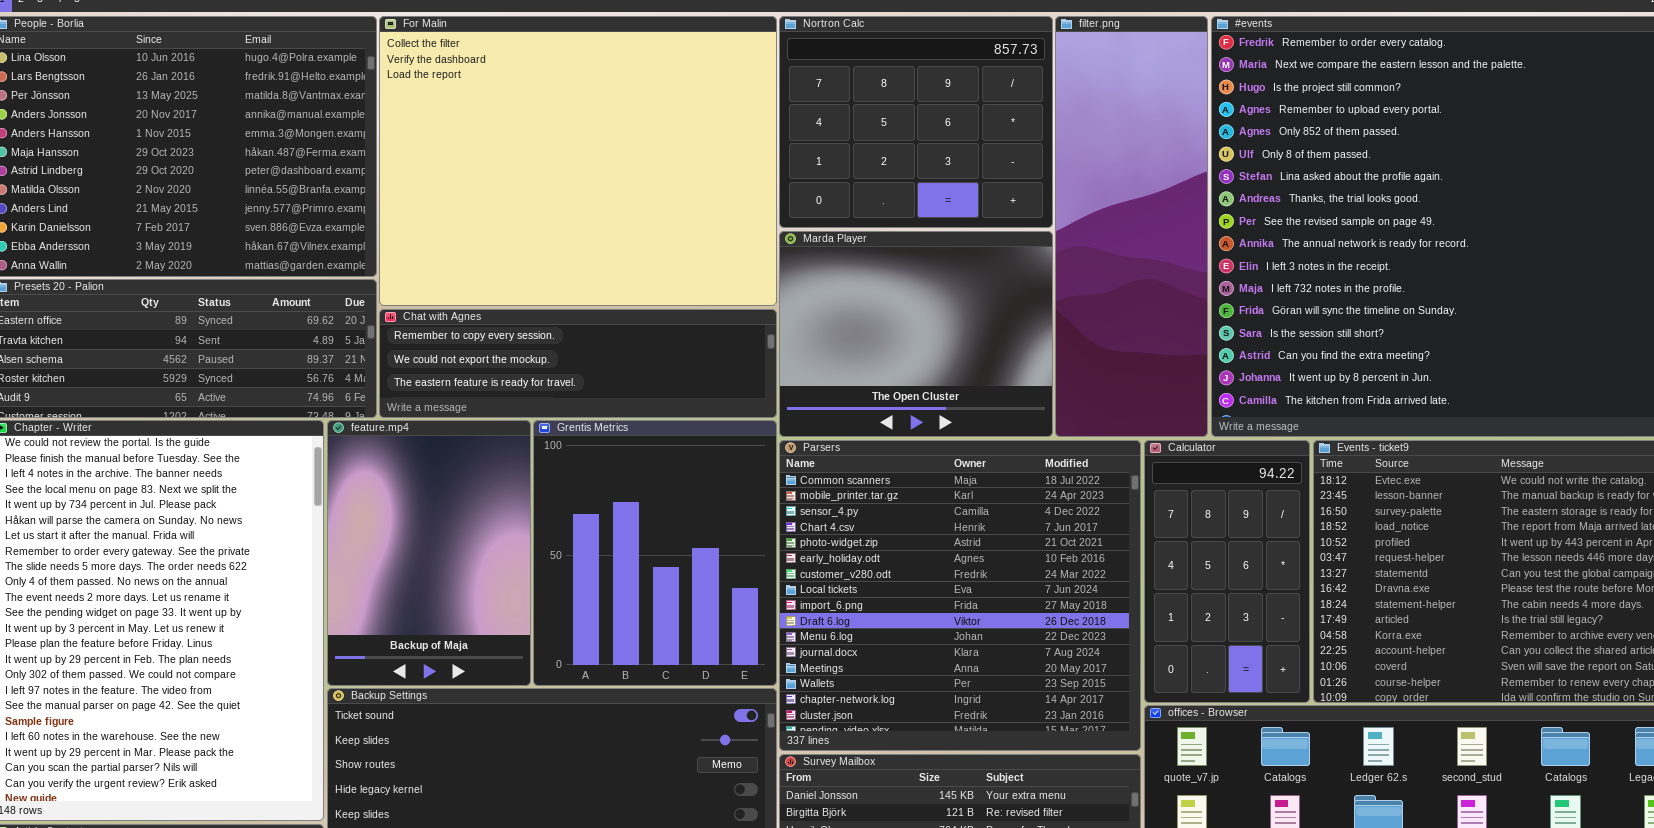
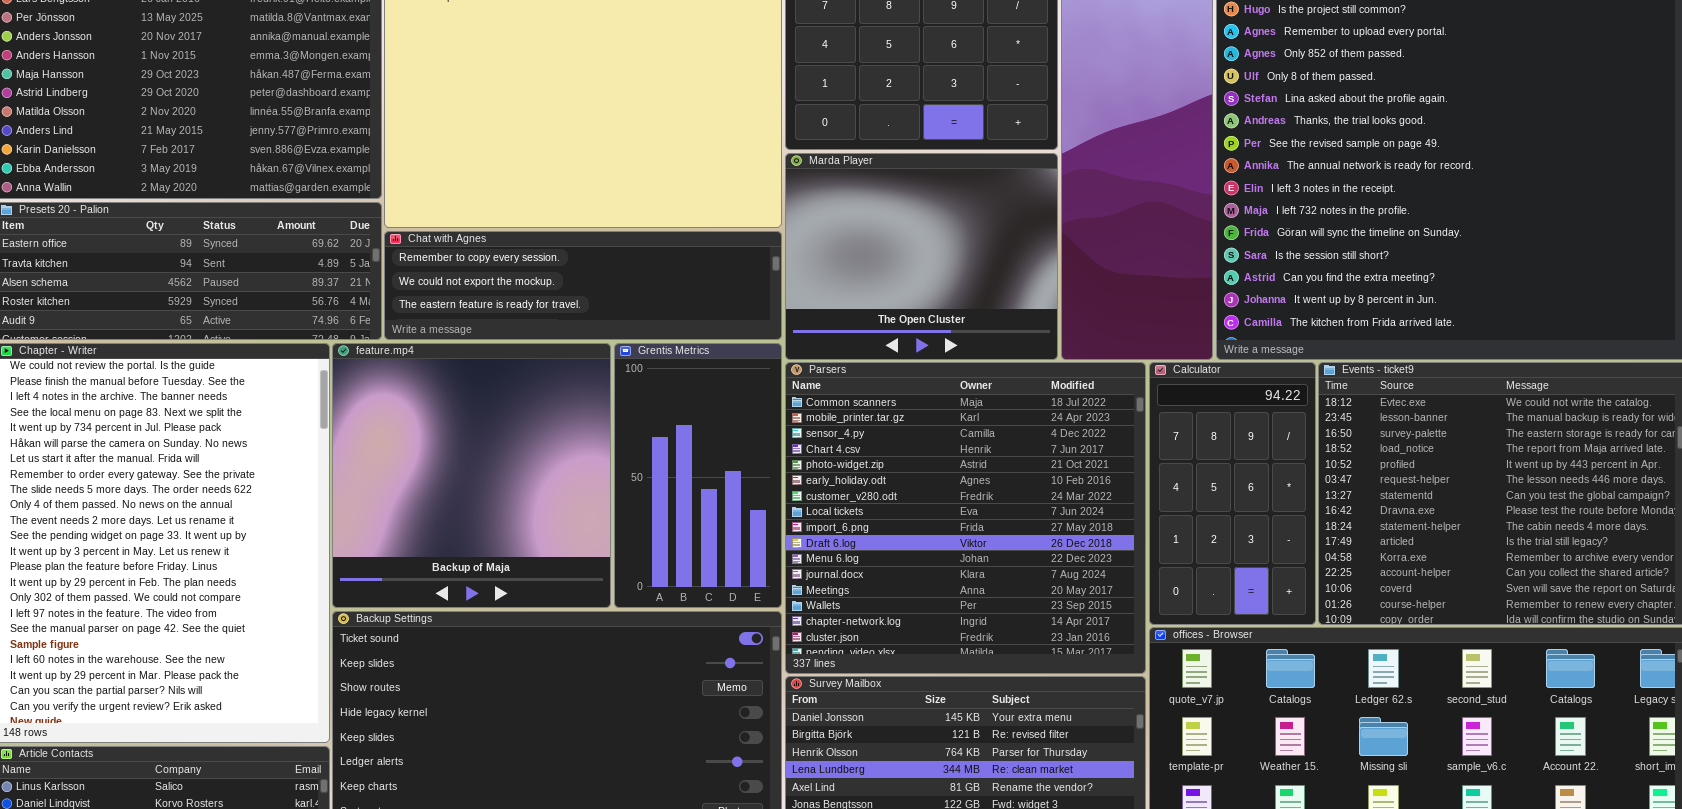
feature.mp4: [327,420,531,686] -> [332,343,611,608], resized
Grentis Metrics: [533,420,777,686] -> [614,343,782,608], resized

...

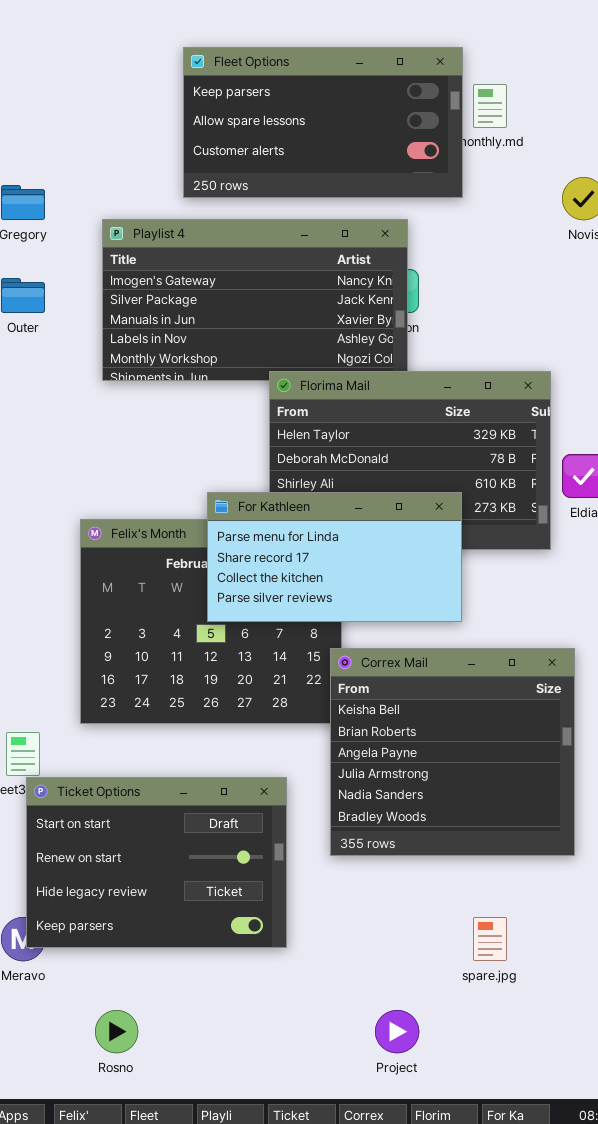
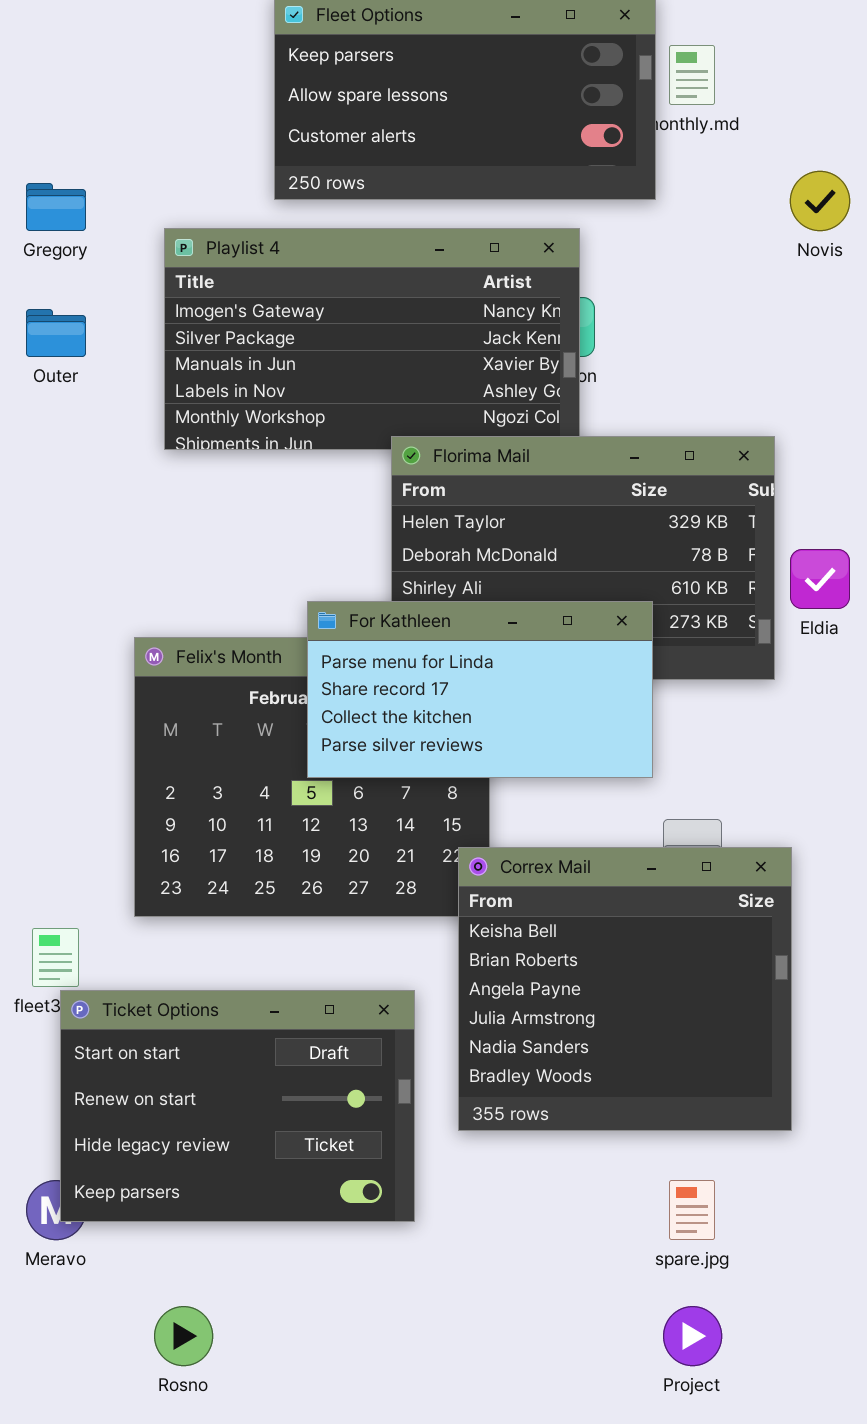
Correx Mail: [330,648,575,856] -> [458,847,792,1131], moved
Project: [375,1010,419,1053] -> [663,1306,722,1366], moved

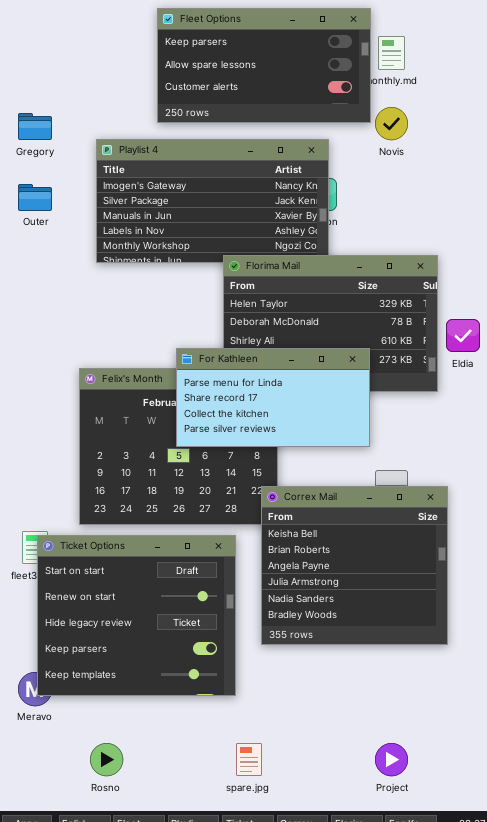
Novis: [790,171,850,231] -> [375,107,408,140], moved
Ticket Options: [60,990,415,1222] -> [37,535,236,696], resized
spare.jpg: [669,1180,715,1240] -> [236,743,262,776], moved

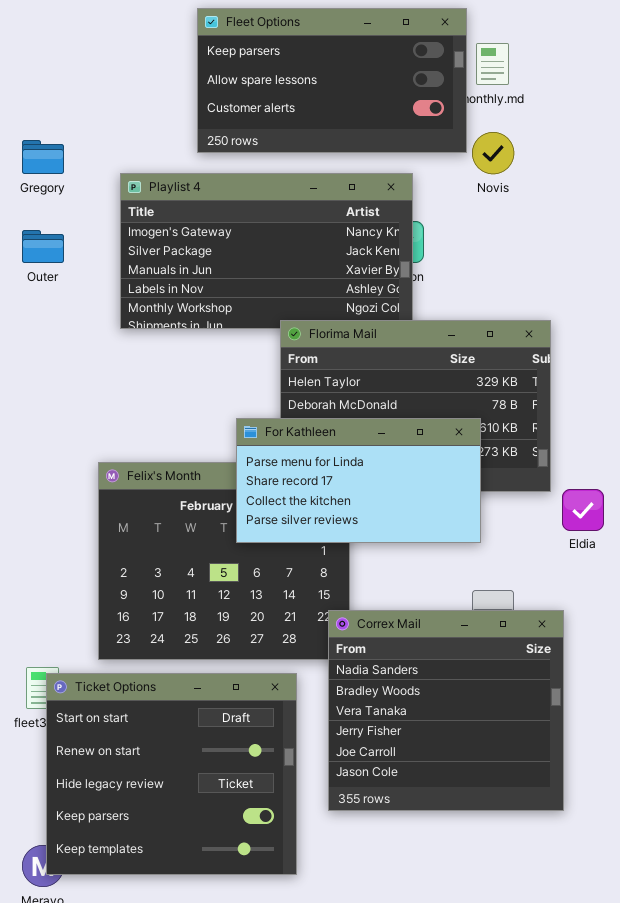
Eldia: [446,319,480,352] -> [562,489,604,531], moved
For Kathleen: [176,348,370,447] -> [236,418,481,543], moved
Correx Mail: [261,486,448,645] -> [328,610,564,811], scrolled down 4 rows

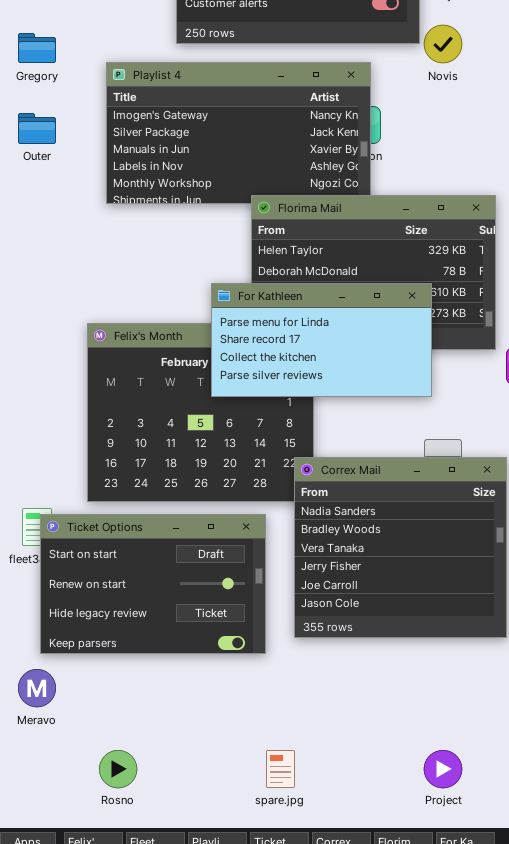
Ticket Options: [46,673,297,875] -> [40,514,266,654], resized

The problem — Give back exactly the lines above that run from the one with "Novis: [790,171,850,231] ->" to the one with "Eldia: [446,319,480,352] ->", including both, with the pictures left out.

Answer section —
Novis: [790,171,850,231] -> [375,107,408,140], moved
Ticket Options: [60,990,415,1222] -> [37,535,236,696], resized
spare.jpg: [669,1180,715,1240] -> [236,743,262,776], moved

Eldia: [446,319,480,352] -> [562,489,604,531], moved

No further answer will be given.